Exercise objective:
Reproduce exactly the opening lines of the listing, stopping after the line that contains "C5: 15nF (AGND, N_7) -> 680nF (AGND, N_7)" and including it.

* * * *

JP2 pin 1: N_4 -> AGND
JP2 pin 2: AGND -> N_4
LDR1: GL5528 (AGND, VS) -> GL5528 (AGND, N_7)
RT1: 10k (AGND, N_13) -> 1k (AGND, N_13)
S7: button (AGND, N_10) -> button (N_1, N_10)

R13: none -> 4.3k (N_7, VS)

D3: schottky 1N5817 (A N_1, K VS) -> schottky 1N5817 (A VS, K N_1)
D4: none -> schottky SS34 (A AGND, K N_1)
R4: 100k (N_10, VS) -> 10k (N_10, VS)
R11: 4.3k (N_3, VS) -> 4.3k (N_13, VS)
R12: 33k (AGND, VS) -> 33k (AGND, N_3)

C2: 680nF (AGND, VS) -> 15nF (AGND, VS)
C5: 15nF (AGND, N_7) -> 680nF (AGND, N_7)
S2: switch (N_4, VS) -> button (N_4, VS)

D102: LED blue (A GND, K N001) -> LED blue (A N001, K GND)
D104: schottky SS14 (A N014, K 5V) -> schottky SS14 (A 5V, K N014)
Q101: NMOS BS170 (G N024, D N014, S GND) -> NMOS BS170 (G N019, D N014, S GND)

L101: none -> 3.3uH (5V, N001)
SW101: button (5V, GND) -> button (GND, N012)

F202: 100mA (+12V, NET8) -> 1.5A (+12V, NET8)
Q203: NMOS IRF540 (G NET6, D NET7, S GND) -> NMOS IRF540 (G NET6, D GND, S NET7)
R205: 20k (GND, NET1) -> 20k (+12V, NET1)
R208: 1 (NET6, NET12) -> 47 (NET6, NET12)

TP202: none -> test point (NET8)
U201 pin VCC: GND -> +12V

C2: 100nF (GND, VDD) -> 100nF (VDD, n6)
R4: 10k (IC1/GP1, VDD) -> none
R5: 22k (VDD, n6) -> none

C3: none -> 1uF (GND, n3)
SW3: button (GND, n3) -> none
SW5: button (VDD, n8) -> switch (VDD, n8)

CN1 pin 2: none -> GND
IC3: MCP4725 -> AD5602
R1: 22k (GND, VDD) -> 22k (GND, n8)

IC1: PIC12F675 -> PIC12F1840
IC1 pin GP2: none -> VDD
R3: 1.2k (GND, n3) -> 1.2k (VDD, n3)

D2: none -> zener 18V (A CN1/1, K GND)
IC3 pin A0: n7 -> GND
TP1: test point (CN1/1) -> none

* * * *

Reply:
JP2 pin 1: N_4 -> AGND
JP2 pin 2: AGND -> N_4
LDR1: GL5528 (AGND, VS) -> GL5528 (AGND, N_7)
RT1: 10k (AGND, N_13) -> 1k (AGND, N_13)
S7: button (AGND, N_10) -> button (N_1, N_10)

R13: none -> 4.3k (N_7, VS)

D3: schottky 1N5817 (A N_1, K VS) -> schottky 1N5817 (A VS, K N_1)
D4: none -> schottky SS34 (A AGND, K N_1)
R4: 100k (N_10, VS) -> 10k (N_10, VS)
R11: 4.3k (N_3, VS) -> 4.3k (N_13, VS)
R12: 33k (AGND, VS) -> 33k (AGND, N_3)

C2: 680nF (AGND, VS) -> 15nF (AGND, VS)
C5: 15nF (AGND, N_7) -> 680nF (AGND, N_7)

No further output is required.